### WHAT TO DO:
Scan the material for the word "camera" and copy each line where it occurs.

### DATA EXTRACTS:
*** Begin section ***

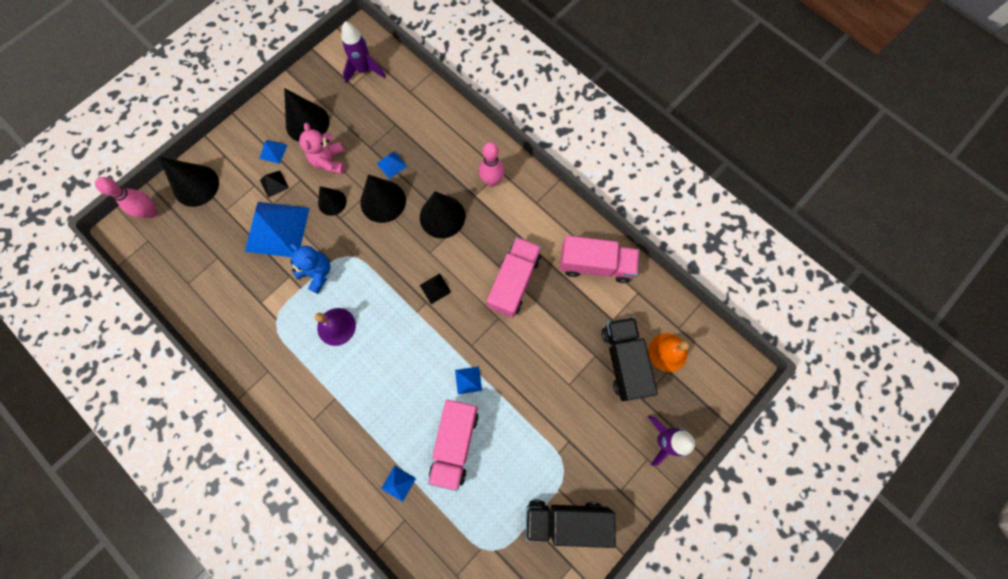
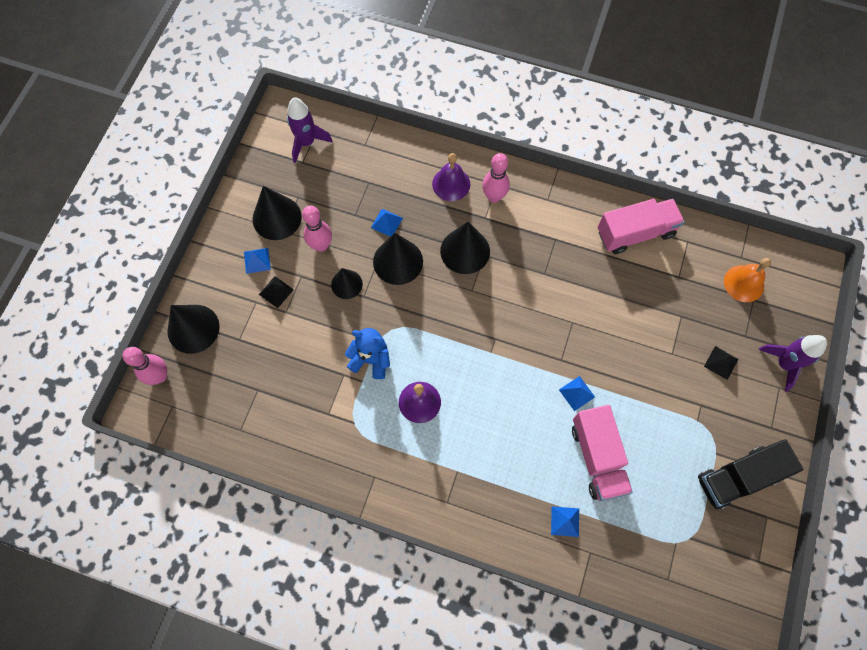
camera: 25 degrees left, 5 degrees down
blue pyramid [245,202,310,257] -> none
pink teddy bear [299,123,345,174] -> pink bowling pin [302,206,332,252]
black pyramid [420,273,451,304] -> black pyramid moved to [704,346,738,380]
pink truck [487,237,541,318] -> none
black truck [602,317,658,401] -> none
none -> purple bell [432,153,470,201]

*** End section ***
*** Begin section ***

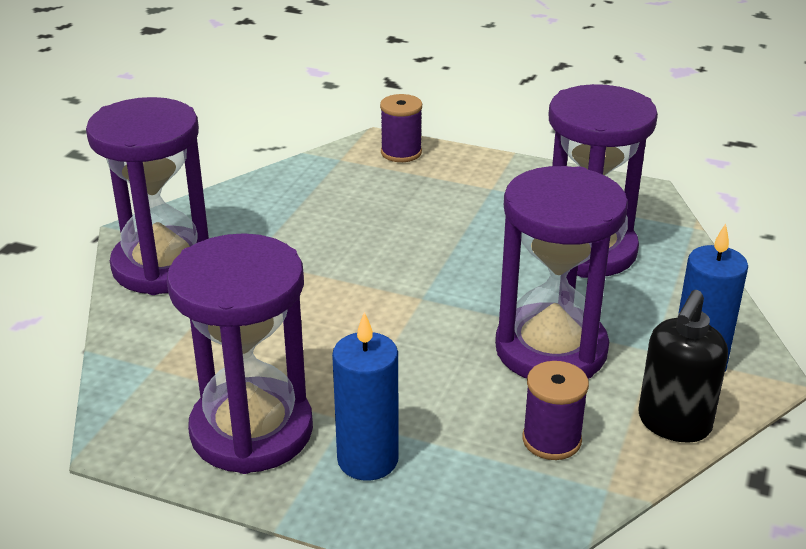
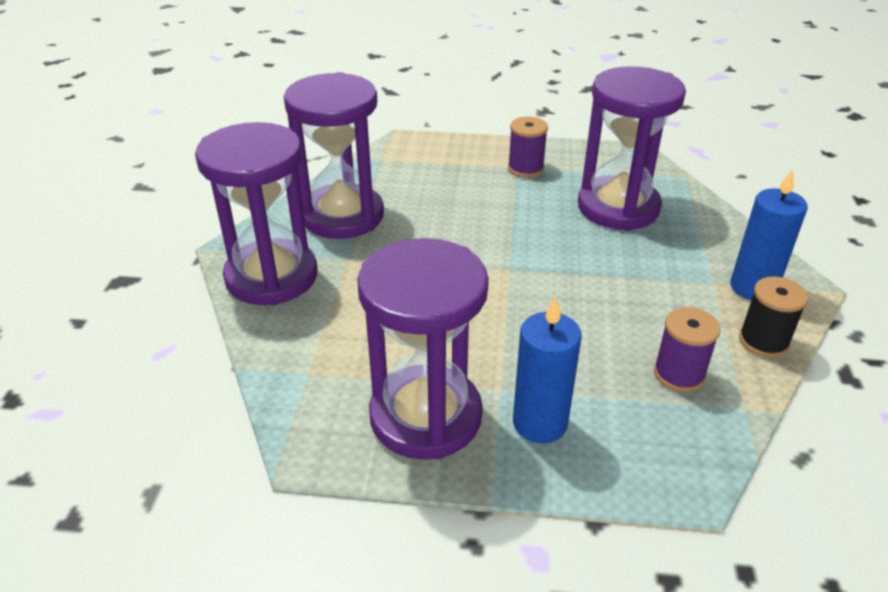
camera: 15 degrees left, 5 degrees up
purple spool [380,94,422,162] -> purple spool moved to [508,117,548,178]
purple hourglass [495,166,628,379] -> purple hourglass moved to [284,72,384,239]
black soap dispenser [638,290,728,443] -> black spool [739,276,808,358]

*** End section ***
*** Begin section ***

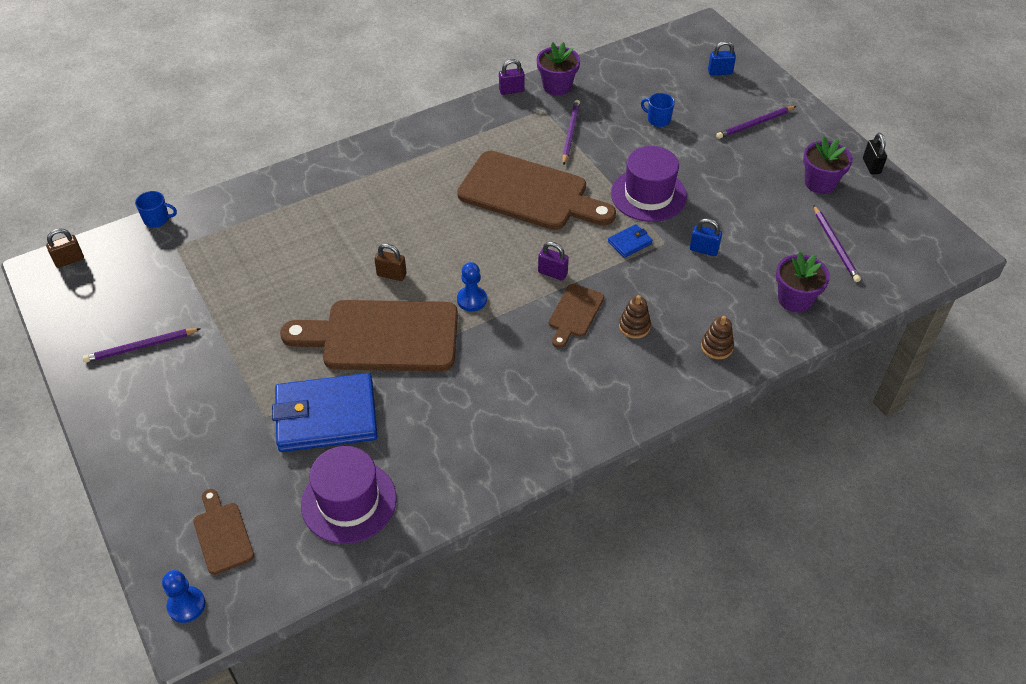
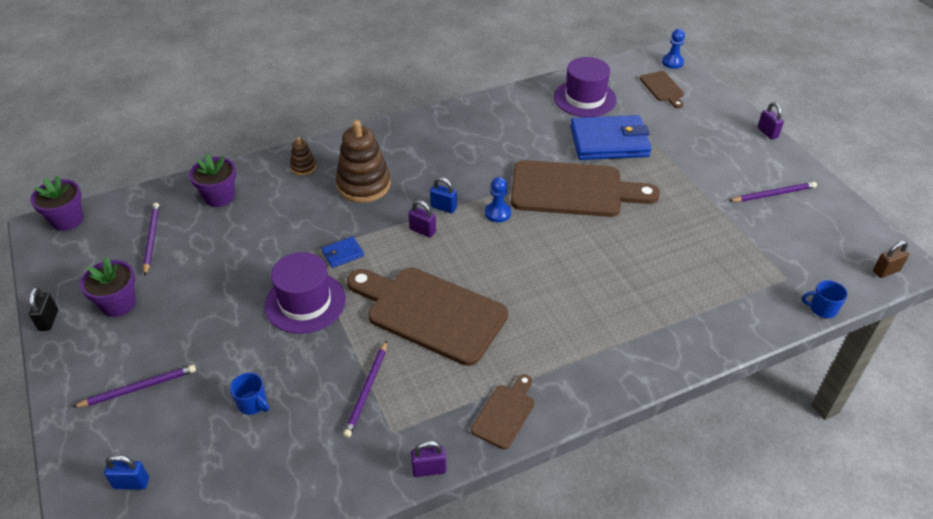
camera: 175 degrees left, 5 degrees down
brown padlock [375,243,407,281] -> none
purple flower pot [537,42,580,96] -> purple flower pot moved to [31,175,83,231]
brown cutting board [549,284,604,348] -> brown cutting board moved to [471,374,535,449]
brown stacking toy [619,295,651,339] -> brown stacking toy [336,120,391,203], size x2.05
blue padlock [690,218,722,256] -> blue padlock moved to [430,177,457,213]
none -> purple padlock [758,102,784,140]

*** End section ***

### RESULT OF THE TASK:
camera: 25 degrees left, 5 degrees down
camera: 15 degrees left, 5 degrees up
camera: 175 degrees left, 5 degrees down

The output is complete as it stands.